BEGIN Provided data

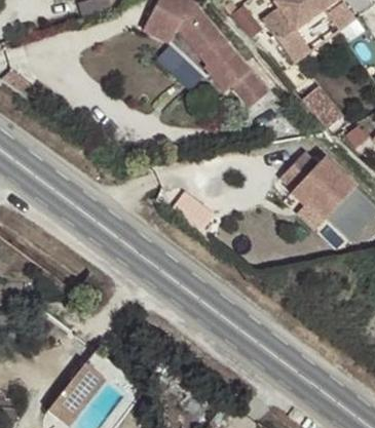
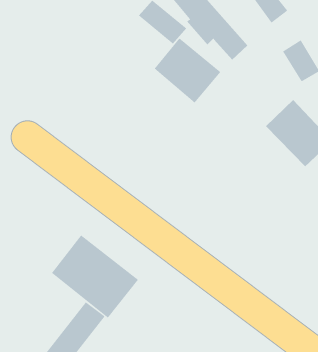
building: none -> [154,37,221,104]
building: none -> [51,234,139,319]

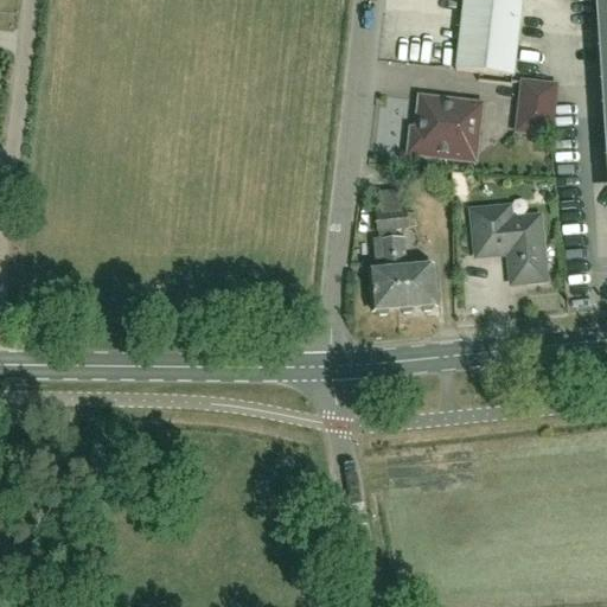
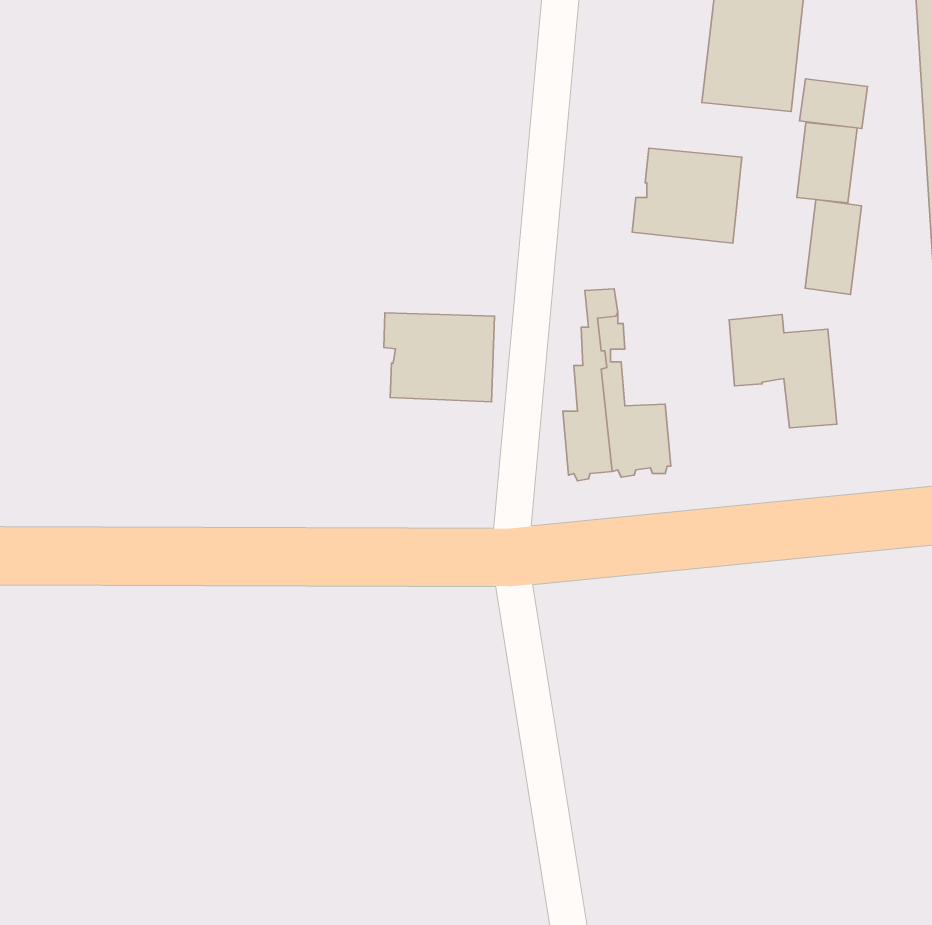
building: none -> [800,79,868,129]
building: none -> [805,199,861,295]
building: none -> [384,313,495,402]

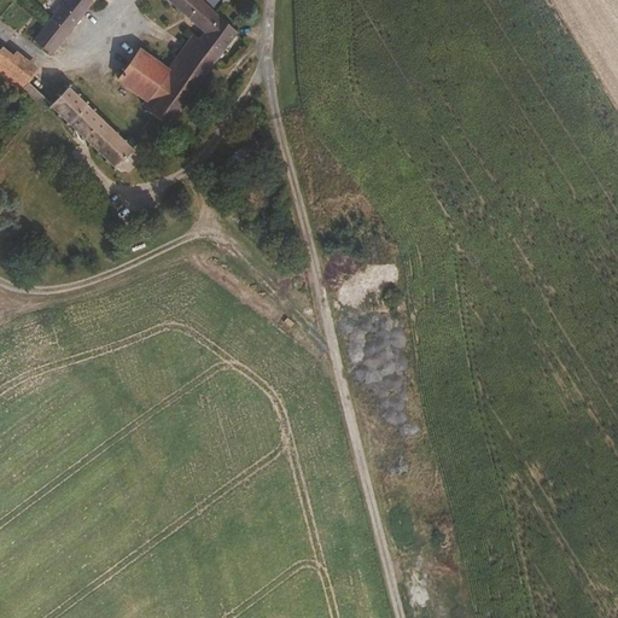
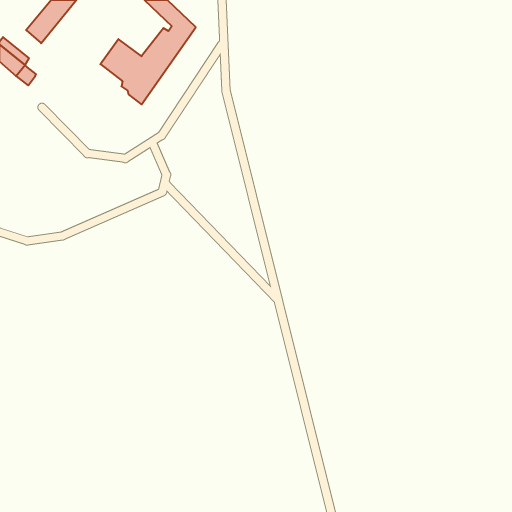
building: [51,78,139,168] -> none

END Provided data

- About this exercise -
Will you repeat the material above, but only from the line containing "building: none -> [805,199,861,295]" through its last line, exactly and without the pictures?

- Task output -
building: none -> [805,199,861,295]
building: none -> [384,313,495,402]

building: [51,78,139,168] -> none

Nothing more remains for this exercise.